### Data shown
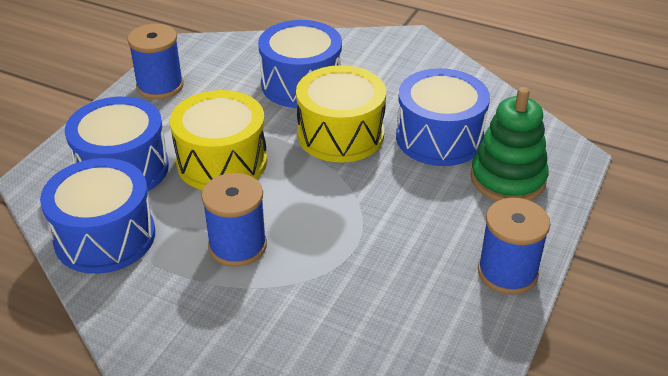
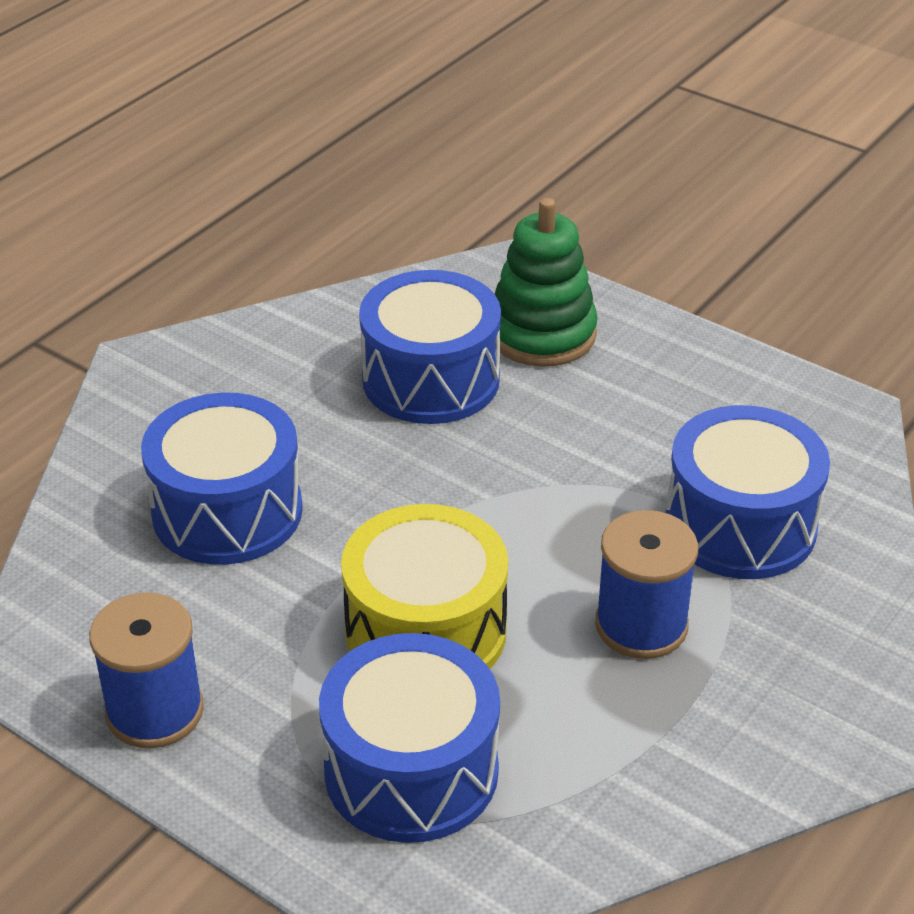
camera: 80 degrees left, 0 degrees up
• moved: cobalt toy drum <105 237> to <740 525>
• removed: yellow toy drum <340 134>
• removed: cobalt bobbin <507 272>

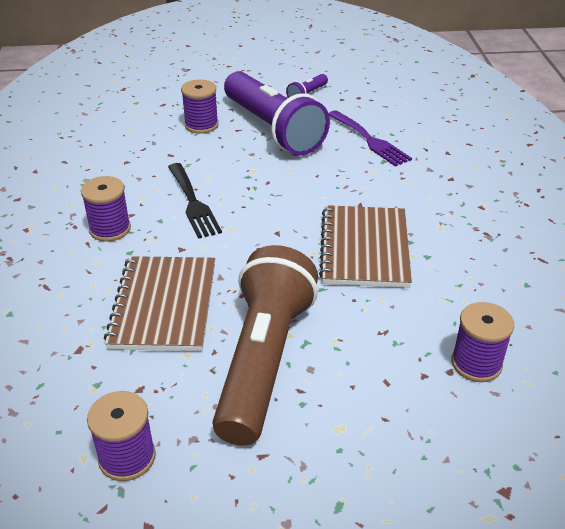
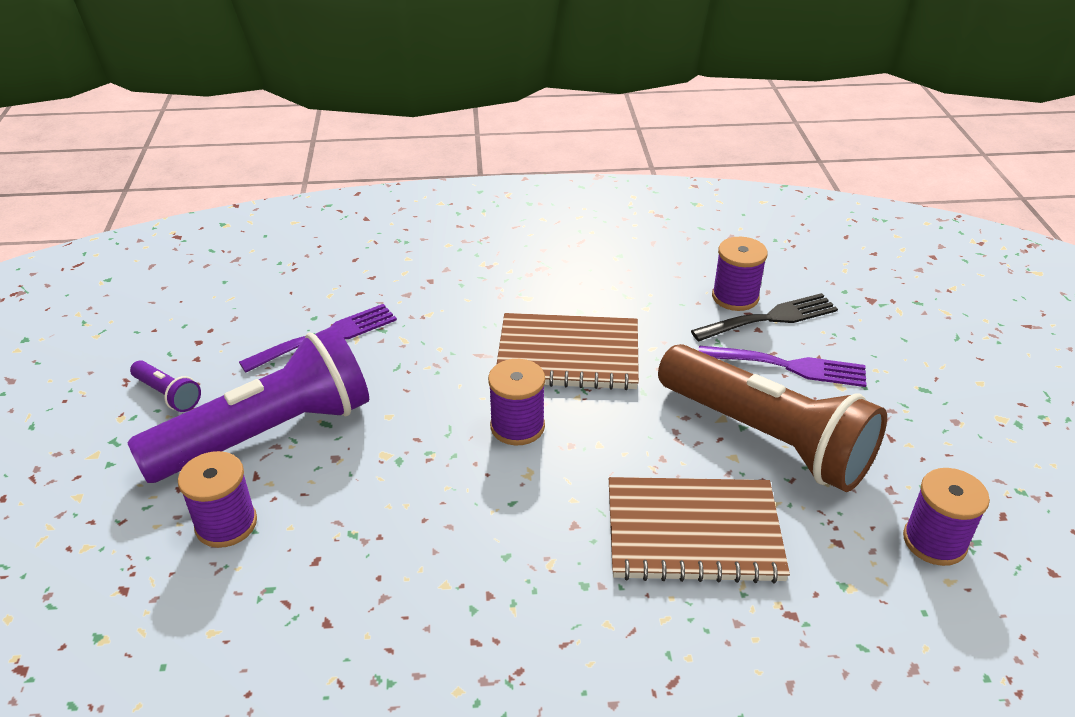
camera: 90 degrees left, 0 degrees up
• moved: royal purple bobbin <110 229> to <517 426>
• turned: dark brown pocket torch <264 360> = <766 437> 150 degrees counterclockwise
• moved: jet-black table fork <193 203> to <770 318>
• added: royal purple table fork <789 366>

### Exercise objective
Set down word for word, from the line that contains "drum <340 134>" to the end of the listing above, every line and no picture.

### Response below
• removed: yellow toy drum <340 134>
• removed: cobalt bobbin <507 272>

camera: 90 degrees left, 0 degrees up
• moved: royal purple bobbin <110 229> to <517 426>
• turned: dark brown pocket torch <264 360> = <766 437> 150 degrees counterclockwise
• moved: jet-black table fork <193 203> to <770 318>
• added: royal purple table fork <789 366>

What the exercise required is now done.